→ Data records:
━━━━━━━━━━━━━━━━
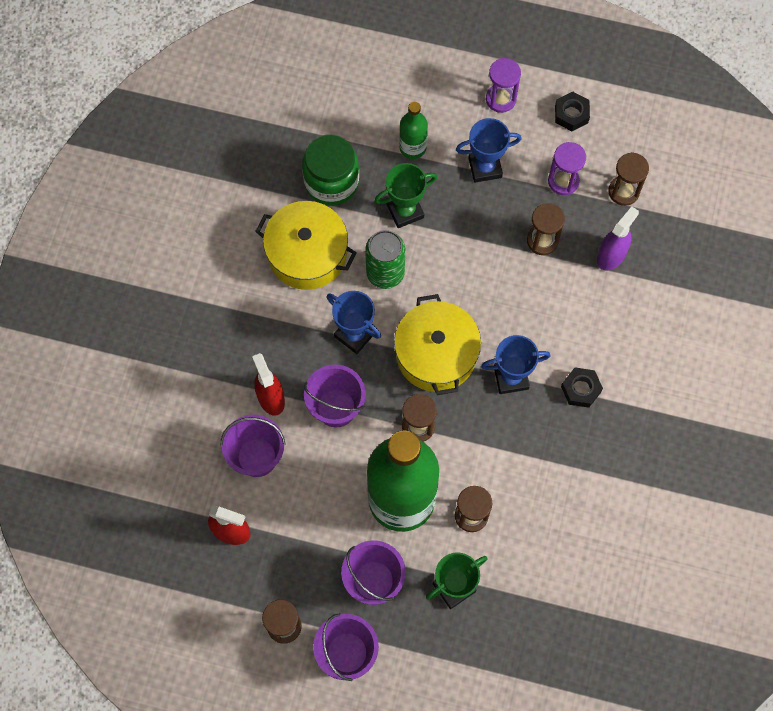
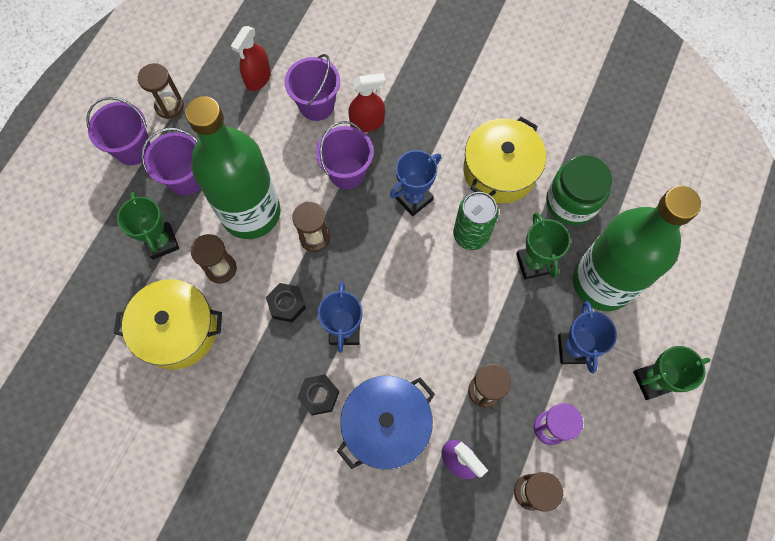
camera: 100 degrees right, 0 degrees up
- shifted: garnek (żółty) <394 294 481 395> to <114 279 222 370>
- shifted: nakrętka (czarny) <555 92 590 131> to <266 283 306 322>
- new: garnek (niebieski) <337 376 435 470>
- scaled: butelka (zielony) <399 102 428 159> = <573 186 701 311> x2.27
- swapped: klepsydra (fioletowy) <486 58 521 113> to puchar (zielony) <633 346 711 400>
━━━━━━━━━━━━━━━━
→ Requirement:
Give every line above again exactly, with no pictures.

→ Written answer:
camera: 100 degrees right, 0 degrees up
- shifted: garnek (żółty) <394 294 481 395> to <114 279 222 370>
- shifted: nakrętka (czarny) <555 92 590 131> to <266 283 306 322>
- new: garnek (niebieski) <337 376 435 470>
- scaled: butelka (zielony) <399 102 428 159> = <573 186 701 311> x2.27
- swapped: klepsydra (fioletowy) <486 58 521 113> to puchar (zielony) <633 346 711 400>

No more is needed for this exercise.